**Written instruction**
Extract the records in full, leaving every picture out.

[BEGIN]

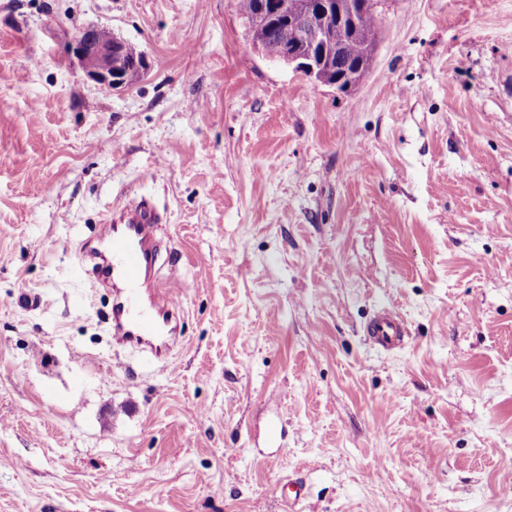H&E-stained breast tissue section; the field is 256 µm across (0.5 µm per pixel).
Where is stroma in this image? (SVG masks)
Segmentation results:
<instances>
[{
    "label": "stroma",
    "mask_w": 512,
    "mask_h": 512,
    "mask_svg": "<svg viewBox=\"0 0 512 512\" xmlns=\"http://www.w3.org/2000/svg\"><path fill=\"white\" fill-rule=\"evenodd\" d=\"M376 2L345 93L236 0H0V512H512V0ZM93 26L147 74L88 80ZM120 195L184 284L157 374L79 268ZM367 335L384 350H392L402 344L406 334L401 320L391 312L378 313L366 327Z\"/></svg>",
    "instance_id": "stroma-1"
}]
</instances>
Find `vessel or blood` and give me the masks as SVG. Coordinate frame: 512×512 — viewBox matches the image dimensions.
<instances>
[{
  "label": "vessel or blood",
  "mask_w": 512,
  "mask_h": 512,
  "mask_svg": "<svg viewBox=\"0 0 512 512\" xmlns=\"http://www.w3.org/2000/svg\"><path fill=\"white\" fill-rule=\"evenodd\" d=\"M160 221L150 202L120 200L107 224L84 238L80 246L82 262L90 266L95 284L112 291L107 320L113 342L144 356L152 371L161 366L171 341L180 335L183 288L177 281L162 288L152 282ZM366 331L385 350L401 345L406 334L401 320L388 311L378 313Z\"/></svg>",
  "instance_id": "obj_1"
}]
</instances>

[END]

**Answer to this task**
H&E-stained breast tissue section; the field is 256 µm across (0.5 µm per pixel).
Where is stroma in this image? (SVG masks)
Segmentation results:
<instances>
[{
    "label": "stroma",
    "mask_w": 512,
    "mask_h": 512,
    "mask_svg": "<svg viewBox=\"0 0 512 512\" xmlns=\"http://www.w3.org/2000/svg\"><path fill=\"white\" fill-rule=\"evenodd\" d=\"M376 2L345 93L236 0H0V512H512V0ZM93 26L147 74L88 80ZM120 195L184 284L157 374L79 268ZM367 335L384 350H392L402 344L406 334L401 320L391 312L378 313L366 327Z\"/></svg>",
    "instance_id": "stroma-1"
}]
</instances>
Find `vessel or blood` and give me the masks as SVG. Coordinate frame: 512×512 — viewBox matches the image dimensions.
<instances>
[{
  "label": "vessel or blood",
  "mask_w": 512,
  "mask_h": 512,
  "mask_svg": "<svg viewBox=\"0 0 512 512\" xmlns=\"http://www.w3.org/2000/svg\"><path fill=\"white\" fill-rule=\"evenodd\" d=\"M160 221L150 202L120 200L107 224L84 238L80 246L82 262L90 266L95 284L112 291L107 320L113 342L144 356L152 371L161 366L171 341L180 335L183 288L177 281L162 288L152 282ZM366 331L385 350L401 345L406 334L401 320L388 311L378 313Z\"/></svg>",
  "instance_id": "obj_1"
}]
</instances>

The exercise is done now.